Problem details
Copy out, exactly as written, only the line containing "RGB2 pin GND: GND -> 3V3" and the lines after it through the end of the records.
*** Supplied records Section Begins ***
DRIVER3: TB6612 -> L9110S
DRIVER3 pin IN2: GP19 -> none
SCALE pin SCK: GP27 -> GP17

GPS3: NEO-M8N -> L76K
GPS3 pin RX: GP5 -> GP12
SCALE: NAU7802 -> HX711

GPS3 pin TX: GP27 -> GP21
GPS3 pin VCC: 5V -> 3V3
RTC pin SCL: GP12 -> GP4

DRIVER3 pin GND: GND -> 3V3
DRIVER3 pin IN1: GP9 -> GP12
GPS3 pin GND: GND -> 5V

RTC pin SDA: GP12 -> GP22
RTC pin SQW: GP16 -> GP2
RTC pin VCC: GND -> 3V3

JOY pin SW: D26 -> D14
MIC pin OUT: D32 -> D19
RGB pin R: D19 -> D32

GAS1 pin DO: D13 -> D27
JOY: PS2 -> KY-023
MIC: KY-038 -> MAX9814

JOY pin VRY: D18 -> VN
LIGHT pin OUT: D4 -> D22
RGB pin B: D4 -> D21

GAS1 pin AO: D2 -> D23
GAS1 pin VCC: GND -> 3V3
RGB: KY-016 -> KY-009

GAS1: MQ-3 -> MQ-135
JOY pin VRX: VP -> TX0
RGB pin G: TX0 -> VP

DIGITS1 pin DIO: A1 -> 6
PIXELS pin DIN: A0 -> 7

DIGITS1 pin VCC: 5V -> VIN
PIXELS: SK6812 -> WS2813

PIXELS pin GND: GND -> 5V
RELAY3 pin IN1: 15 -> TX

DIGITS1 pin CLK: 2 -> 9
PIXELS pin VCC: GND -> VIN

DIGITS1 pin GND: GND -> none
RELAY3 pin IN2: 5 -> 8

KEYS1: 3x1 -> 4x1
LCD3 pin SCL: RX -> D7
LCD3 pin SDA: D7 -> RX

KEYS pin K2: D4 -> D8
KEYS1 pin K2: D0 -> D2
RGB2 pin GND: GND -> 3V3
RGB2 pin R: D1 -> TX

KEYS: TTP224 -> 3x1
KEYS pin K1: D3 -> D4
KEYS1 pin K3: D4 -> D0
*** Supplied records Section Ends ***
Expected answer
RGB2 pin GND: GND -> 3V3
RGB2 pin R: D1 -> TX

KEYS: TTP224 -> 3x1
KEYS pin K1: D3 -> D4
KEYS1 pin K3: D4 -> D0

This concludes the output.